Of the lines in the material below, print only those from the one containing "black rectangle at" to the one containing "yellow cross: moved 2 px right, 4 px down", ends included, exactly as written and without pictures.

● The input:
━━━━━━━━━━
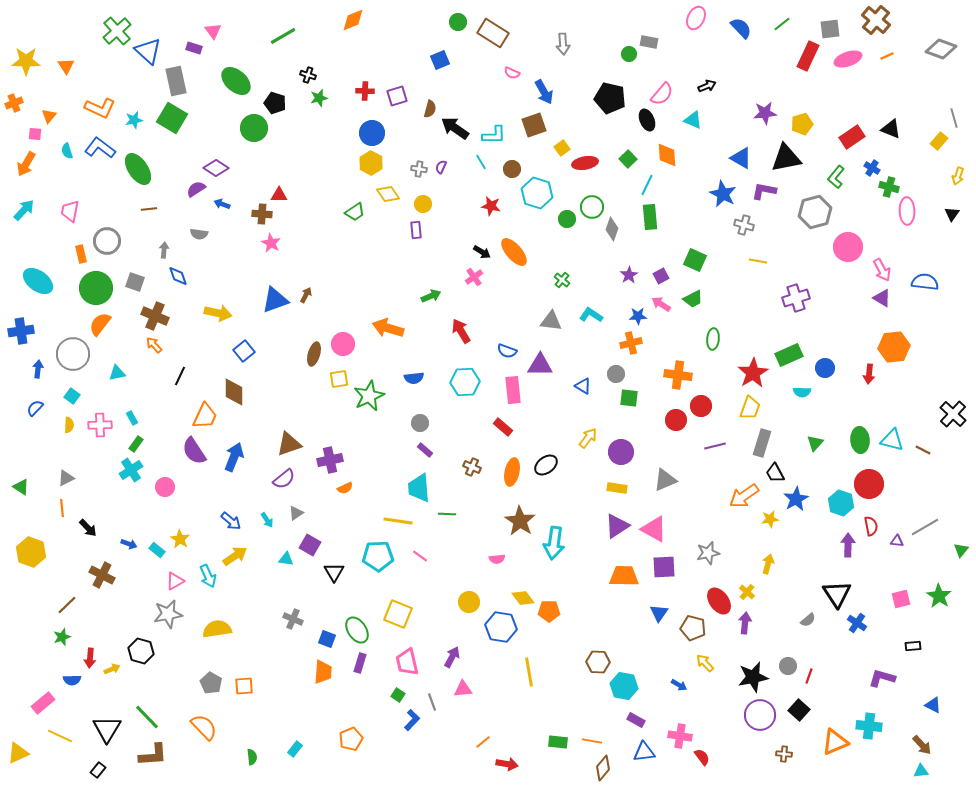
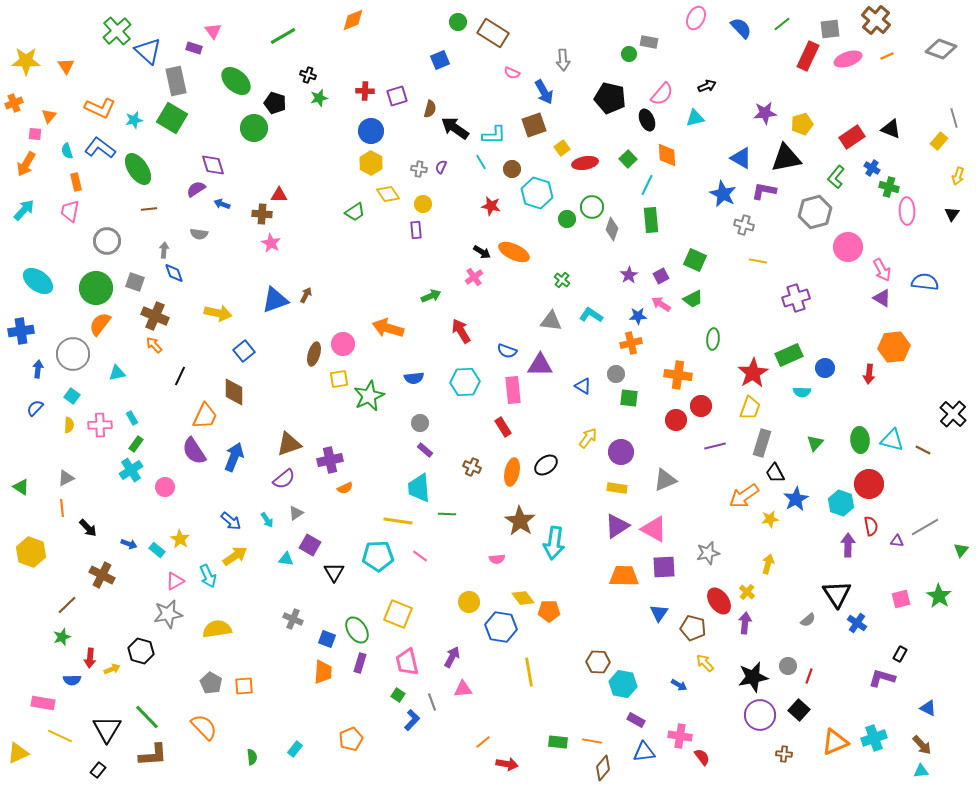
gray arrow at (563, 44): moved 16 px down
cyan triangle at (693, 120): moved 2 px right, 2 px up; rotated 36 degrees counterclockwise
blue circle at (372, 133): moved 1 px left, 2 px up
purple diamond at (216, 168): moved 3 px left, 3 px up; rotated 40 degrees clockwise
green rectangle at (650, 217): moved 1 px right, 3 px down
orange ellipse at (514, 252): rotated 24 degrees counterclockwise
orange rectangle at (81, 254): moved 5 px left, 72 px up
blue diamond at (178, 276): moved 4 px left, 3 px up
red rectangle at (503, 427): rotated 18 degrees clockwise
black rectangle at (913, 646): moved 13 px left, 8 px down; rotated 56 degrees counterclockwise
cyan hexagon at (624, 686): moved 1 px left, 2 px up
pink rectangle at (43, 703): rotated 50 degrees clockwise
blue triangle at (933, 705): moved 5 px left, 3 px down
cyan cross at (869, 726): moved 5 px right, 12 px down; rotated 25 degrees counterclockwise
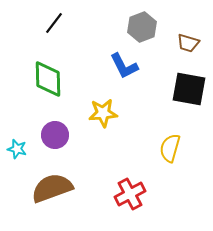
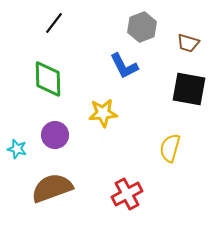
red cross: moved 3 px left
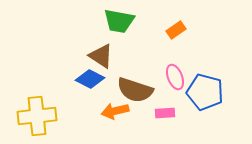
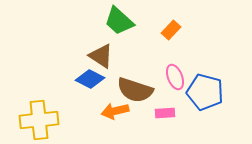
green trapezoid: rotated 32 degrees clockwise
orange rectangle: moved 5 px left; rotated 12 degrees counterclockwise
yellow cross: moved 2 px right, 4 px down
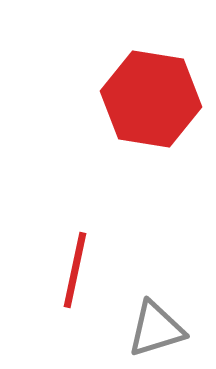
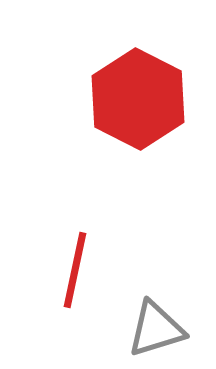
red hexagon: moved 13 px left; rotated 18 degrees clockwise
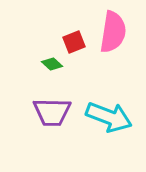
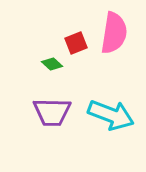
pink semicircle: moved 1 px right, 1 px down
red square: moved 2 px right, 1 px down
cyan arrow: moved 2 px right, 2 px up
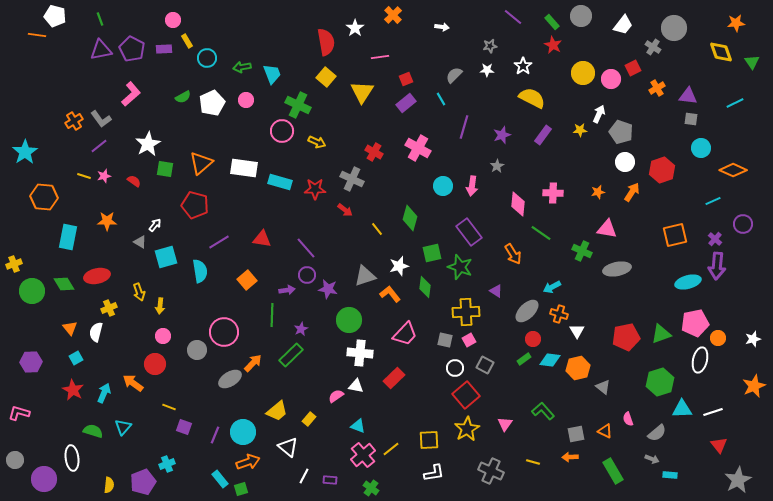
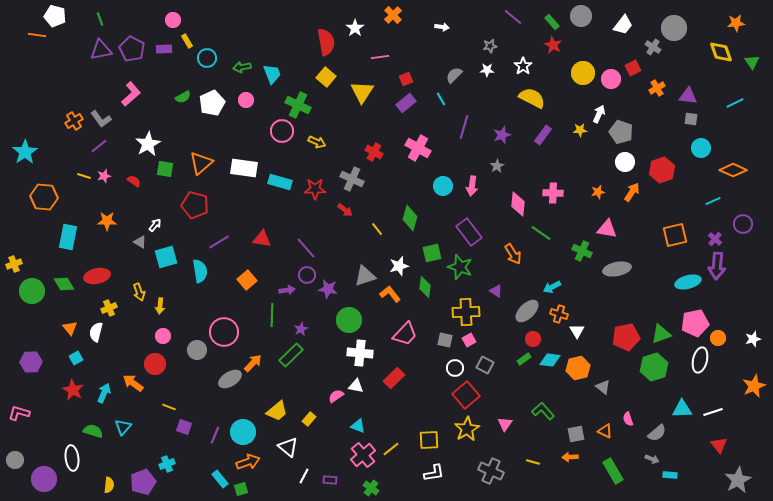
green hexagon at (660, 382): moved 6 px left, 15 px up
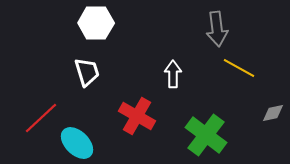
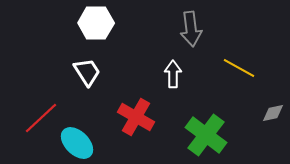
gray arrow: moved 26 px left
white trapezoid: rotated 16 degrees counterclockwise
red cross: moved 1 px left, 1 px down
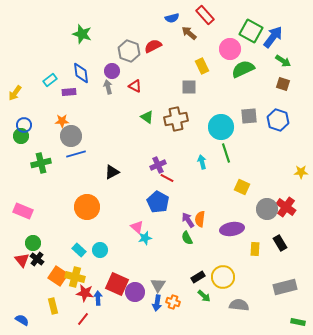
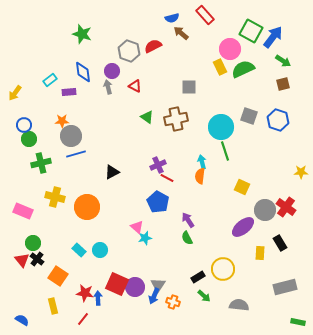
brown arrow at (189, 33): moved 8 px left
yellow rectangle at (202, 66): moved 18 px right, 1 px down
blue diamond at (81, 73): moved 2 px right, 1 px up
brown square at (283, 84): rotated 32 degrees counterclockwise
gray square at (249, 116): rotated 24 degrees clockwise
green circle at (21, 136): moved 8 px right, 3 px down
green line at (226, 153): moved 1 px left, 2 px up
gray circle at (267, 209): moved 2 px left, 1 px down
orange semicircle at (200, 219): moved 43 px up
purple ellipse at (232, 229): moved 11 px right, 2 px up; rotated 30 degrees counterclockwise
yellow rectangle at (255, 249): moved 5 px right, 4 px down
yellow cross at (75, 277): moved 20 px left, 80 px up
yellow circle at (223, 277): moved 8 px up
purple circle at (135, 292): moved 5 px up
blue arrow at (157, 303): moved 3 px left, 7 px up; rotated 14 degrees clockwise
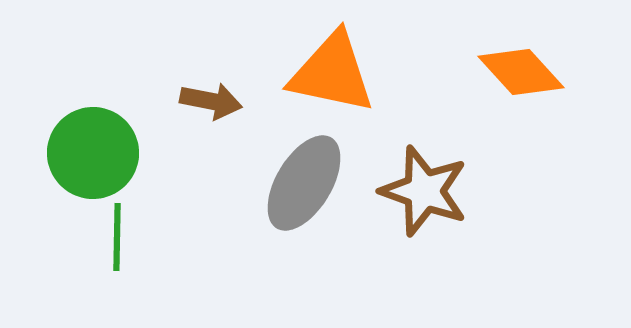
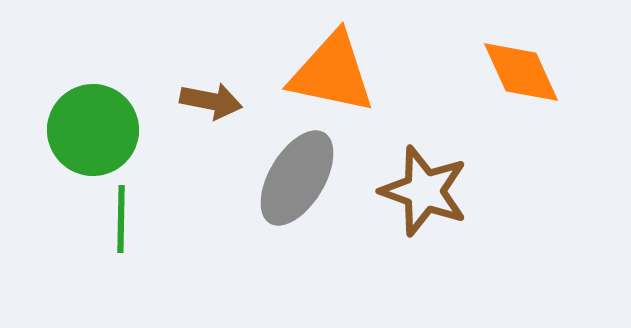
orange diamond: rotated 18 degrees clockwise
green circle: moved 23 px up
gray ellipse: moved 7 px left, 5 px up
green line: moved 4 px right, 18 px up
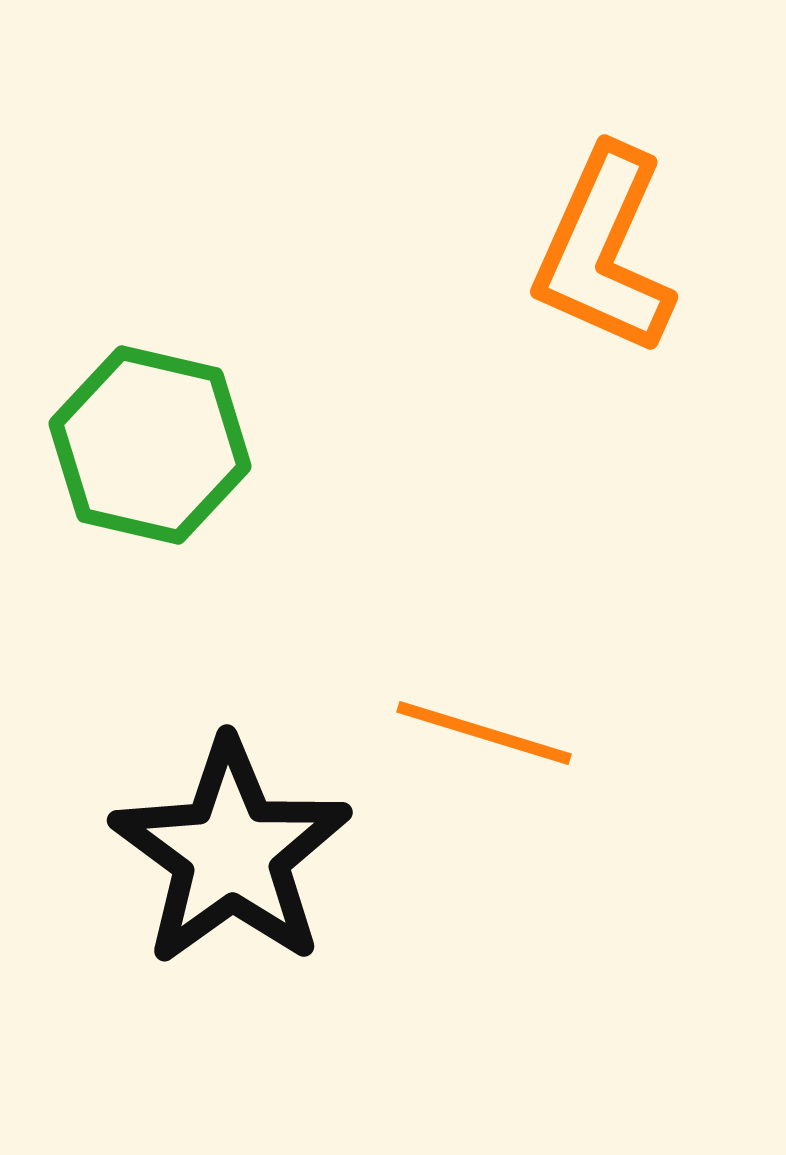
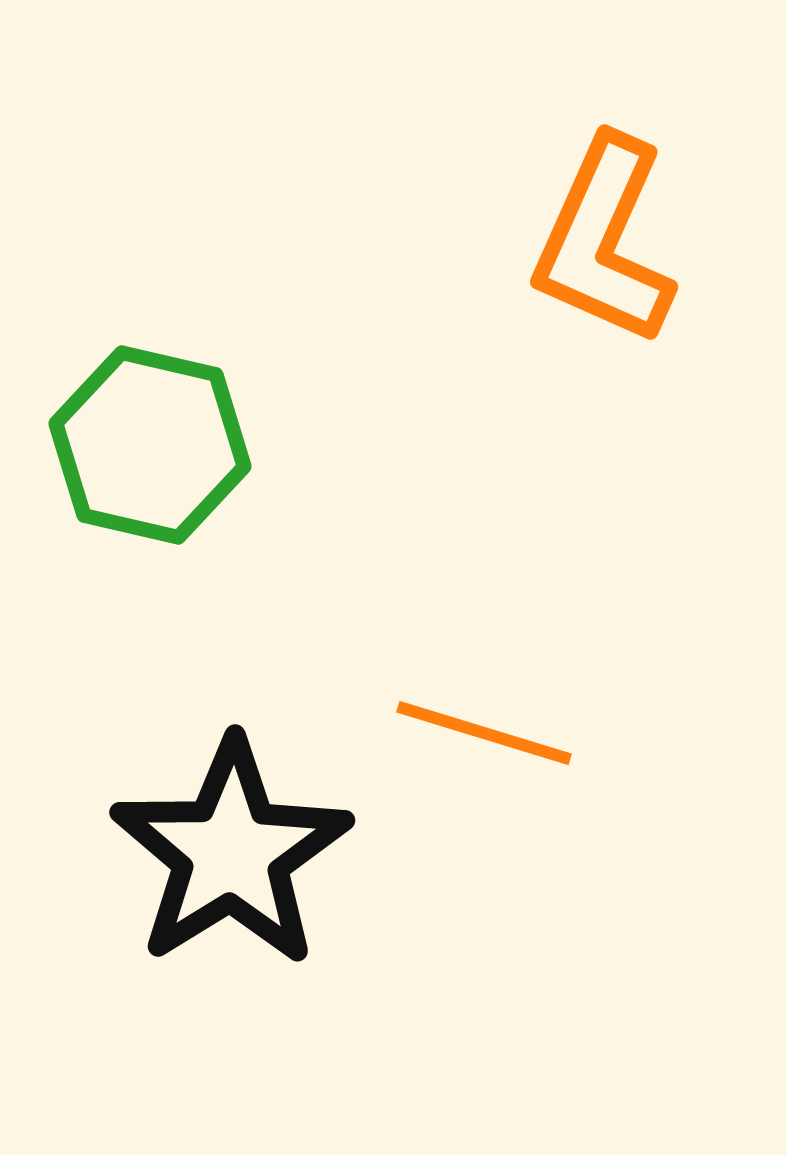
orange L-shape: moved 10 px up
black star: rotated 4 degrees clockwise
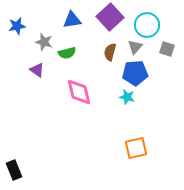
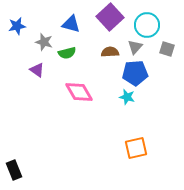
blue triangle: moved 1 px left, 4 px down; rotated 24 degrees clockwise
brown semicircle: rotated 72 degrees clockwise
pink diamond: rotated 16 degrees counterclockwise
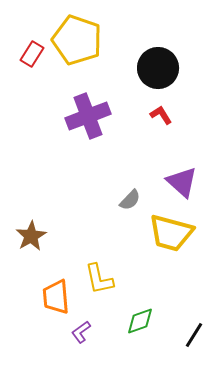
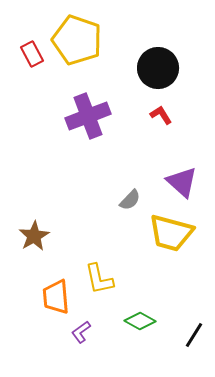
red rectangle: rotated 60 degrees counterclockwise
brown star: moved 3 px right
green diamond: rotated 48 degrees clockwise
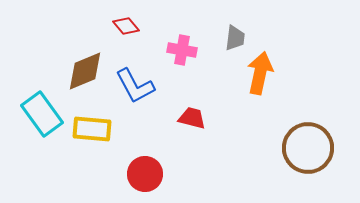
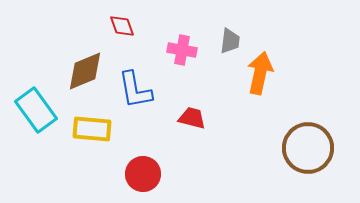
red diamond: moved 4 px left; rotated 20 degrees clockwise
gray trapezoid: moved 5 px left, 3 px down
blue L-shape: moved 4 px down; rotated 18 degrees clockwise
cyan rectangle: moved 6 px left, 4 px up
red circle: moved 2 px left
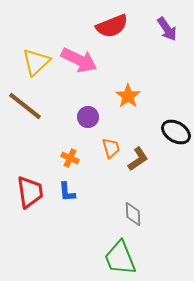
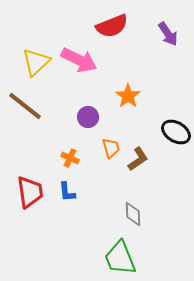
purple arrow: moved 1 px right, 5 px down
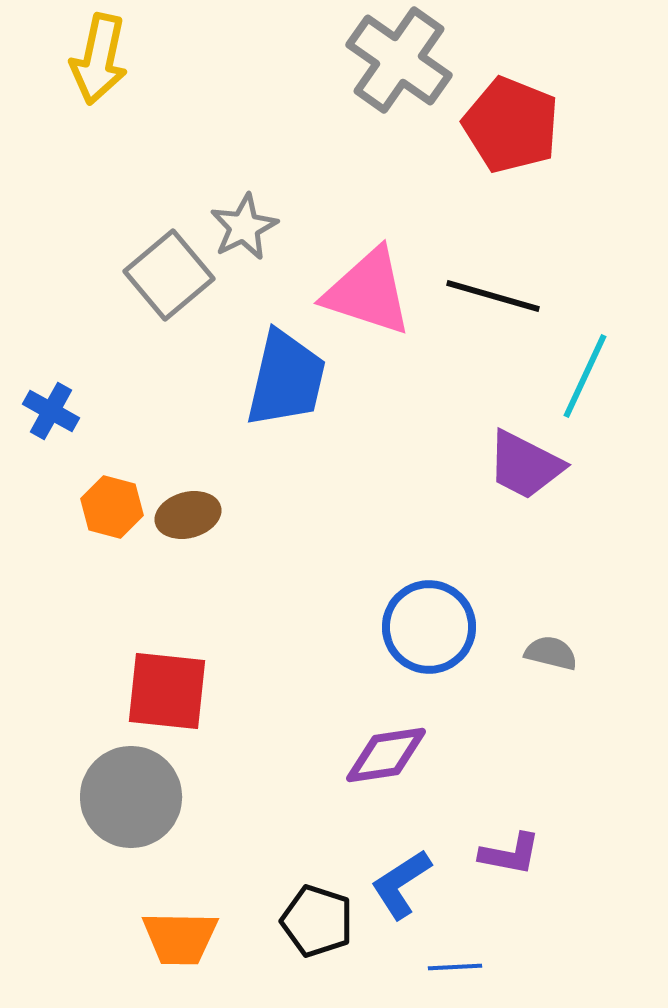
━━━━━━━━━━
● Answer for the task:
black rectangle at (913, 646): moved 13 px left, 8 px down; rotated 56 degrees counterclockwise
cyan hexagon at (624, 686): moved 1 px left, 2 px up
pink rectangle at (43, 703): rotated 50 degrees clockwise
blue triangle at (933, 705): moved 5 px left, 3 px down
cyan cross at (869, 726): moved 5 px right, 12 px down; rotated 25 degrees counterclockwise
red cross: moved 3 px left
green trapezoid: rotated 32 degrees clockwise
orange rectangle: moved 5 px left; rotated 12 degrees counterclockwise
yellow cross: moved 2 px right, 4 px down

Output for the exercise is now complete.